▸ **Description of the task**
Without the pictures, copy all of the data exactly.

(Data supplied)

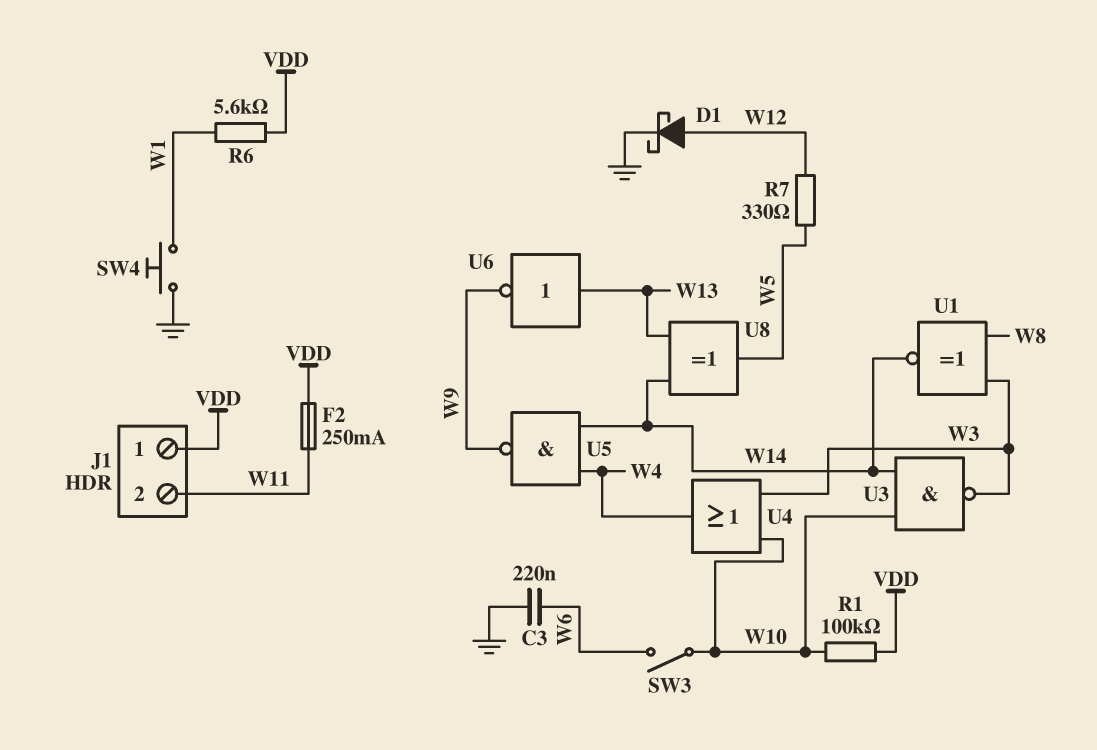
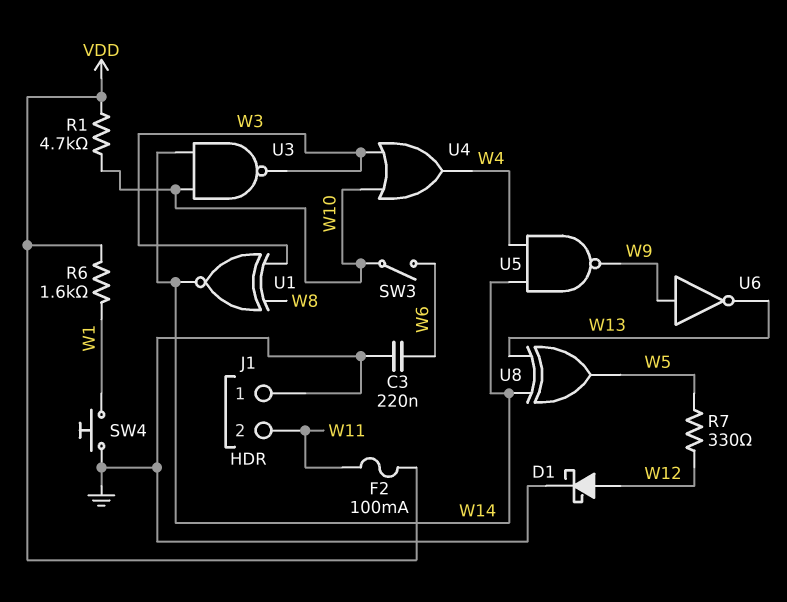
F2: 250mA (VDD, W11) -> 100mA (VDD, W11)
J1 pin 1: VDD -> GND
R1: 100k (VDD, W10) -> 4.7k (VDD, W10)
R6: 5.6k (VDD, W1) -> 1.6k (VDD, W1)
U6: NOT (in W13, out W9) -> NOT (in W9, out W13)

(End Data supplied)

▸ **Result below**
F2: 250mA (VDD, W11) -> 100mA (VDD, W11)
J1 pin 1: VDD -> GND
R1: 100k (VDD, W10) -> 4.7k (VDD, W10)
R6: 5.6k (VDD, W1) -> 1.6k (VDD, W1)
U6: NOT (in W13, out W9) -> NOT (in W9, out W13)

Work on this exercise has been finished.